- _Provided material_:
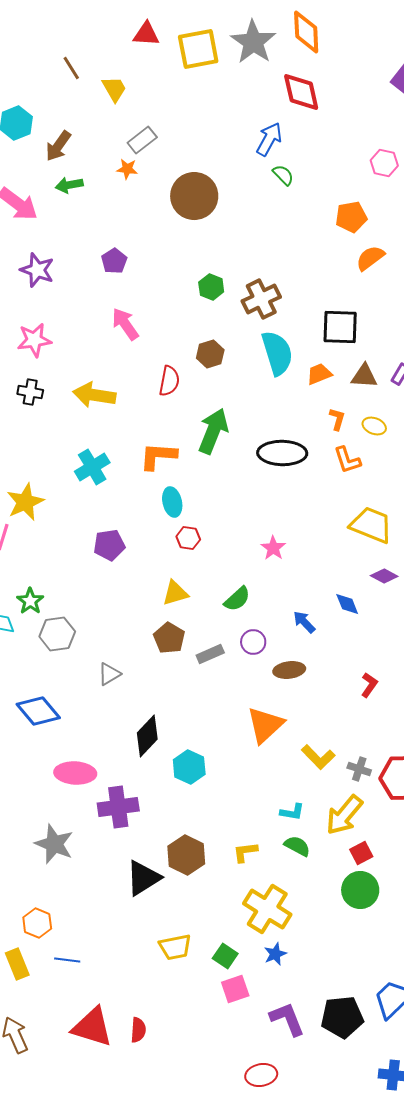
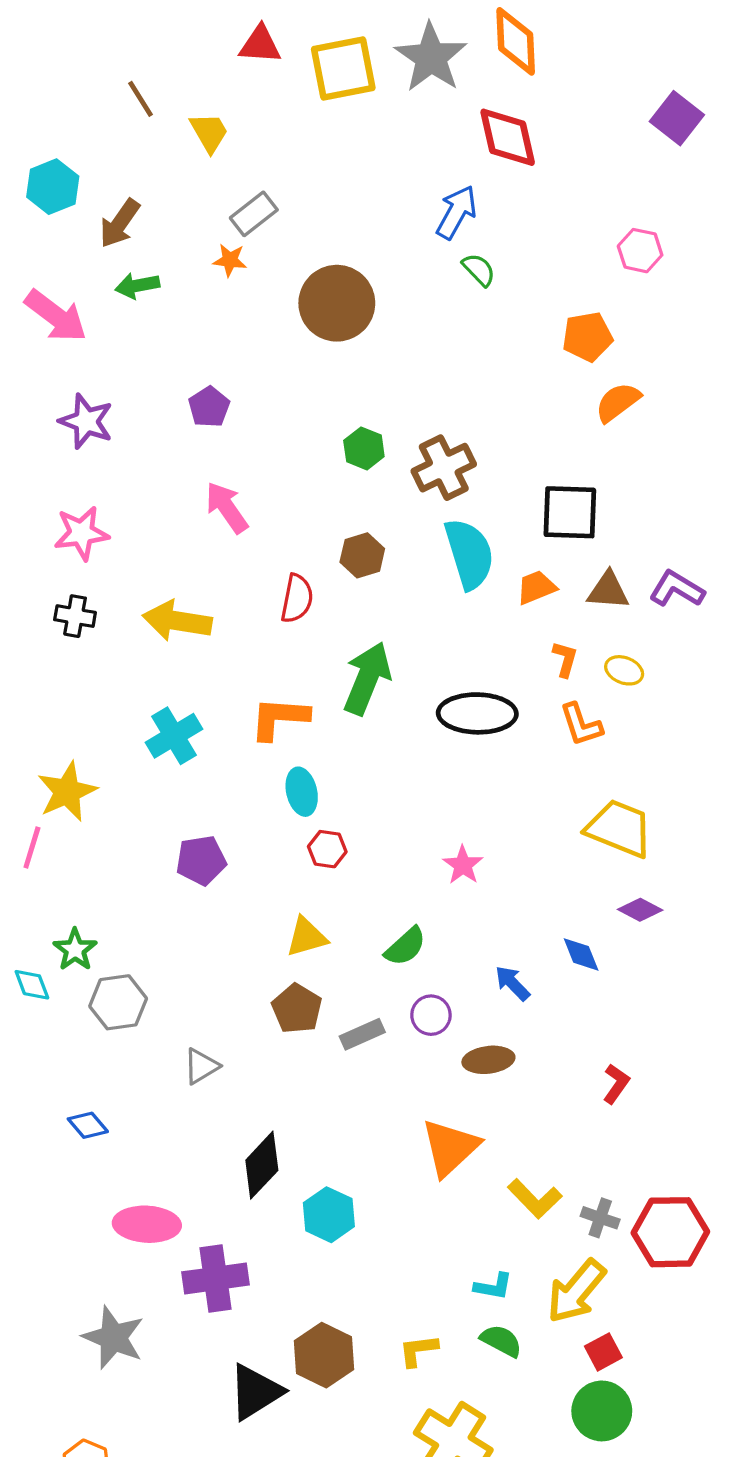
blue diamond: (38, 711) -> (88, 1125), size x0.6

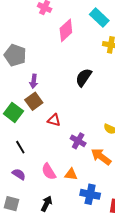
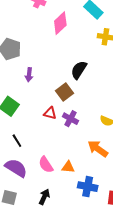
brown square: (34, 101) -> (64, 92), moved
purple cross: (78, 141) -> (70, 119), moved
purple semicircle: (19, 174) -> (16, 168), size x1.6

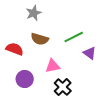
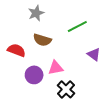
green line: (74, 37) -> (77, 27), moved
purple circle: (25, 79) -> (34, 75), moved

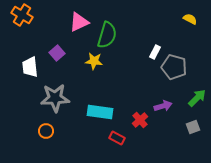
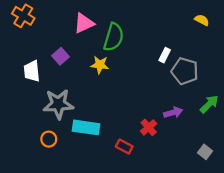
cyan rectangle: (100, 112) -> (86, 127), moved
gray square: (193, 127) -> (205, 152), moved, turned -32

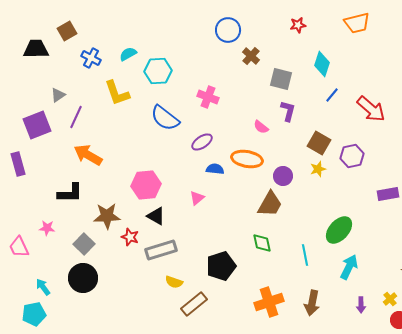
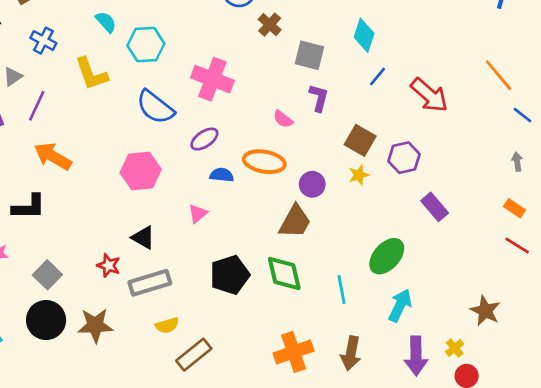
cyan semicircle: (128, 54) -> (106, 22), turned 78
blue cross: (91, 58) -> (43, 41), moved
pink cross: (208, 97) -> (212, 79), size x1.4
pink hexagon: (146, 185) -> (141, 171), moved
purple rectangle: (388, 194) -> (435, 207), moved, turned 60
brown star: (107, 216) -> (95, 325), moved
green diamond: (262, 243) -> (284, 273), size x1.4
black pentagon: (221, 266) -> (230, 275), moved
yellow semicircle: (174, 282) -> (167, 325), turned -36
purple arrow: (361, 305) -> (416, 356), size x1.8

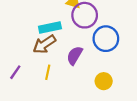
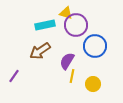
cyan rectangle: (50, 27) -> (45, 25), moved
yellow line: (48, 72) -> (72, 76), moved

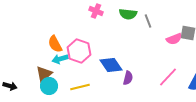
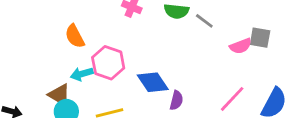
gray line: (148, 21) -> (204, 21), turned -32
orange semicircle: (55, 44) -> (75, 36), moved
brown triangle: (44, 74) -> (59, 95), turned -48

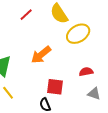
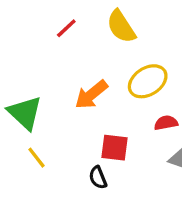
yellow ellipse: (78, 34) -> (148, 81), moved

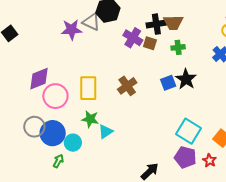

- _Work item_:
Without the pictures, repeat exactly the lines running from the line containing "blue cross: (91, 58) -> (43, 41), moved" through the end of the data, both ends included.

- _Answer section_:
blue cross: (91, 58) -> (43, 41), moved
pink cross: (208, 97) -> (212, 79), size x1.4
pink hexagon: (146, 185) -> (141, 171), moved
purple rectangle: (388, 194) -> (435, 207), moved, turned 60
brown star: (107, 216) -> (95, 325), moved
green diamond: (262, 243) -> (284, 273), size x1.4
black pentagon: (221, 266) -> (230, 275), moved
yellow semicircle: (174, 282) -> (167, 325), turned -36
purple arrow: (361, 305) -> (416, 356), size x1.8

cyan rectangle: (50, 27) -> (45, 25), moved
yellow line: (48, 72) -> (72, 76), moved

gray line: (148, 21) -> (204, 21), turned -32
orange semicircle: (55, 44) -> (75, 36), moved
brown triangle: (44, 74) -> (59, 95), turned -48

yellow ellipse: (78, 34) -> (148, 81), moved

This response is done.